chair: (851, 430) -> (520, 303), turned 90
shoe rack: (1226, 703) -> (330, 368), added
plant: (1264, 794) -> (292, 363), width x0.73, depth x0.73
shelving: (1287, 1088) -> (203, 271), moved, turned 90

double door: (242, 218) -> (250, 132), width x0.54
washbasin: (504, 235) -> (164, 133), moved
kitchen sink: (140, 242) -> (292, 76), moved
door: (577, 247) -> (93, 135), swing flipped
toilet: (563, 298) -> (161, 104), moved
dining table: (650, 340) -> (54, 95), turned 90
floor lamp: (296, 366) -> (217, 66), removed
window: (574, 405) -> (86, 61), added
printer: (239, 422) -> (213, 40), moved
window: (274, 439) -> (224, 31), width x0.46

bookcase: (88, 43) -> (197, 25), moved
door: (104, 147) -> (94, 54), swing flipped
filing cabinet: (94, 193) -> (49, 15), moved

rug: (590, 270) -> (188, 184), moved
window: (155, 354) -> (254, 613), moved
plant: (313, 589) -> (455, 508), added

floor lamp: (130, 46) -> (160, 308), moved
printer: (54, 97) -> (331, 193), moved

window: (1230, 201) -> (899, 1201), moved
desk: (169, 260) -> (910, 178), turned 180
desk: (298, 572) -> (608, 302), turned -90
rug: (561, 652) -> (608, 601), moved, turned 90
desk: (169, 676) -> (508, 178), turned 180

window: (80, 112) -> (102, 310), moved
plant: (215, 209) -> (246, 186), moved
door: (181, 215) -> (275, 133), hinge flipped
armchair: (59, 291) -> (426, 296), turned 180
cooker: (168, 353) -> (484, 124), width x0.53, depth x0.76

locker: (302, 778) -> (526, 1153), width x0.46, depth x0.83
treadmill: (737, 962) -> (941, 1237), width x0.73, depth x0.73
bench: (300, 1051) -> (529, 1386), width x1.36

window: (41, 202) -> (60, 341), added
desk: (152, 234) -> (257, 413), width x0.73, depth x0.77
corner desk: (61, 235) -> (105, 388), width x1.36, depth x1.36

EXERCISE BRIEF:
Exactly as written, please reproduce the lines from the first line of the data to the line containing "toilet: (563, 298) -> (161, 104), moved", inclusive, and nothing else.

ANSWER AREA:
chair: (851, 430) -> (520, 303), turned 90
shoe rack: (1226, 703) -> (330, 368), added
plant: (1264, 794) -> (292, 363), width x0.73, depth x0.73
shelving: (1287, 1088) -> (203, 271), moved, turned 90

double door: (242, 218) -> (250, 132), width x0.54
washbasin: (504, 235) -> (164, 133), moved
kitchen sink: (140, 242) -> (292, 76), moved
door: (577, 247) -> (93, 135), swing flipped
toilet: (563, 298) -> (161, 104), moved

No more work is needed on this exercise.